*** GIVEN RECORDS Section Begins ***

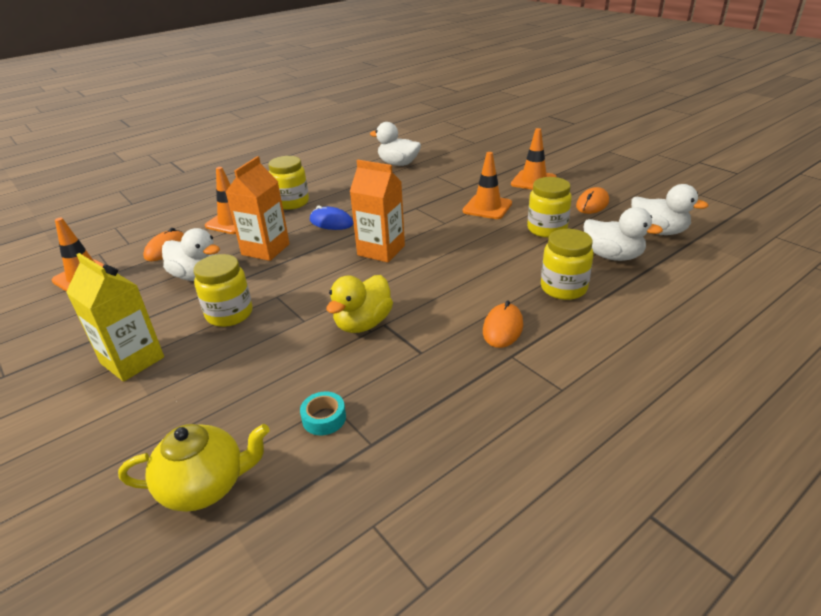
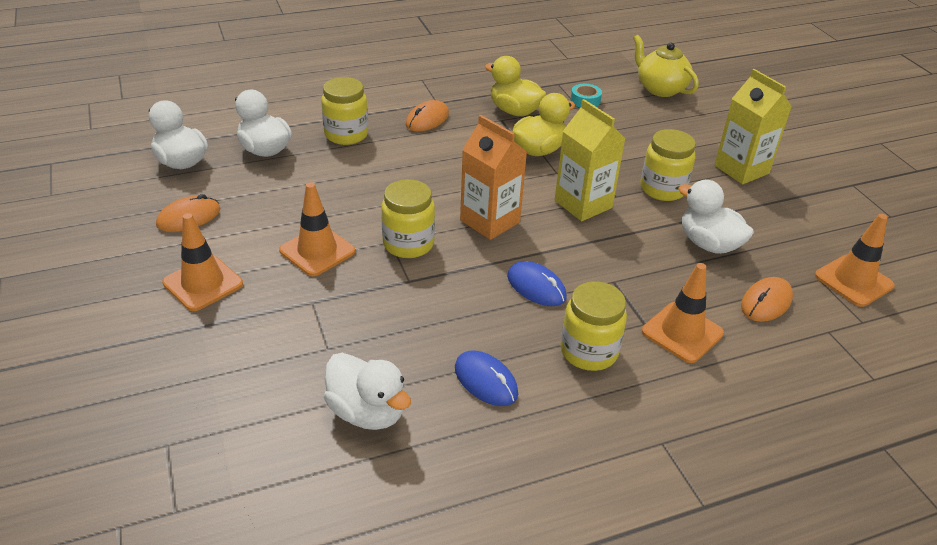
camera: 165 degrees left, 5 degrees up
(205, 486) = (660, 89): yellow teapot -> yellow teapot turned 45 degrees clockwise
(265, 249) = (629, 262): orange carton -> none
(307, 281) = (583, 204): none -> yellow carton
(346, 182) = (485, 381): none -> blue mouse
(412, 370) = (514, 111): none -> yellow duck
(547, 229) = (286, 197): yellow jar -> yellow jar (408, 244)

*** GIVEN RECORDS Section Ends ***
*** GIVEN RECORDS Section Begins ***

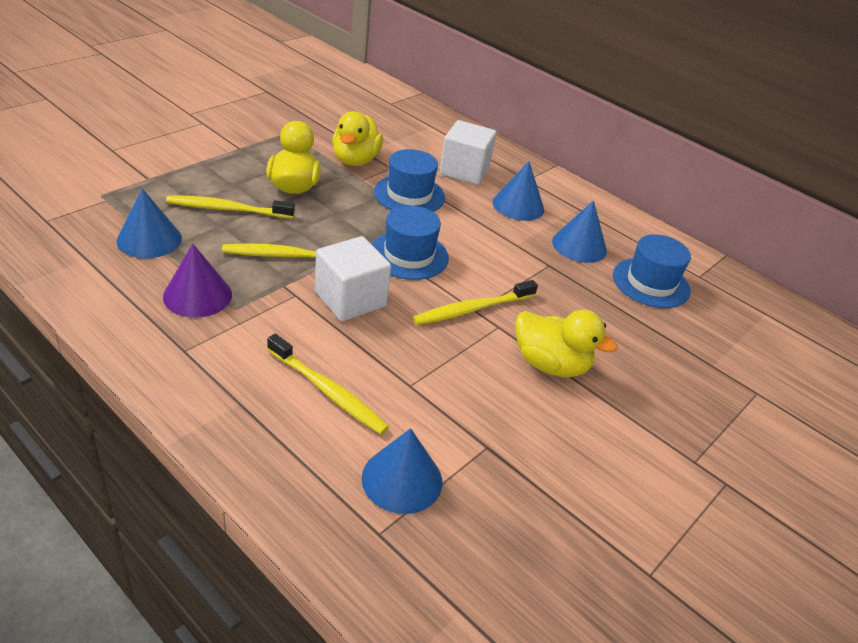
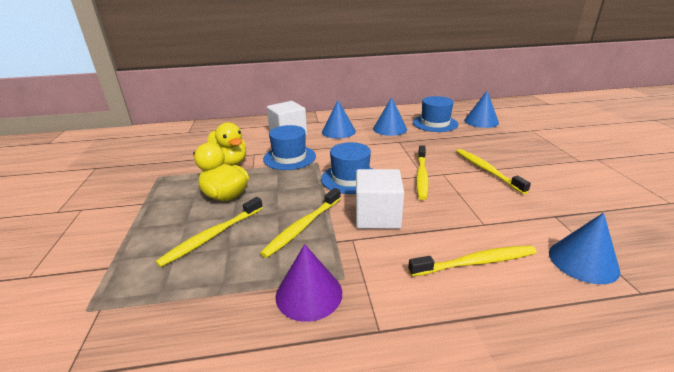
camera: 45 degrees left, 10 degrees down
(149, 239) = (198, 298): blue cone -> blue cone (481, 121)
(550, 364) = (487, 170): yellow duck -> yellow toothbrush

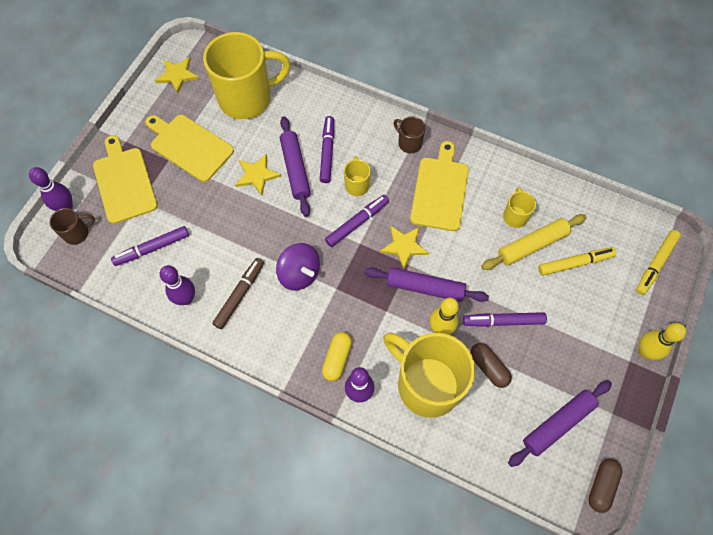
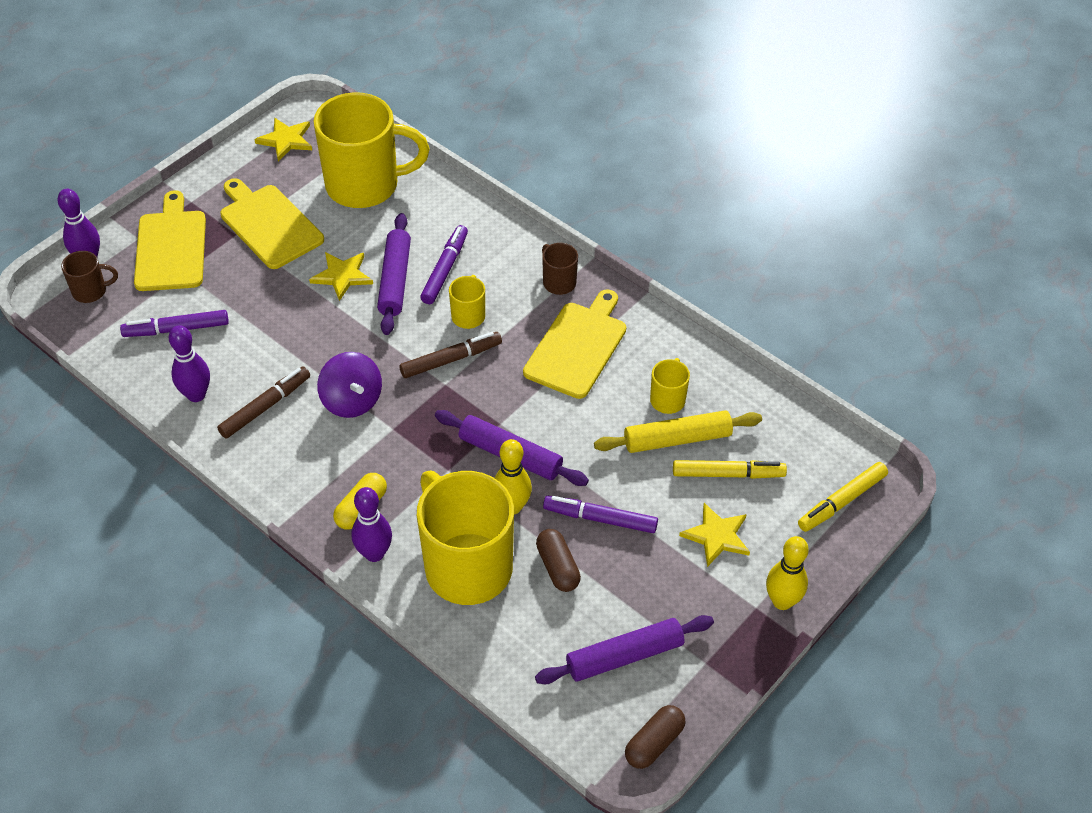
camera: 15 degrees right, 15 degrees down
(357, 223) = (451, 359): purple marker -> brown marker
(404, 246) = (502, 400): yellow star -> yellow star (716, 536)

*** GIVEN RECORDS Section Ends ***

DIRECTIONS -
Search the lines above for the string "degrees" and copy each line that has it.

RESULT BELOW -
camera: 165 degrees left, 5 degrees up
(205, 486) = (660, 89): yellow teapot -> yellow teapot turned 45 degrees clockwise
camera: 45 degrees left, 10 degrees down
camera: 15 degrees right, 15 degrees down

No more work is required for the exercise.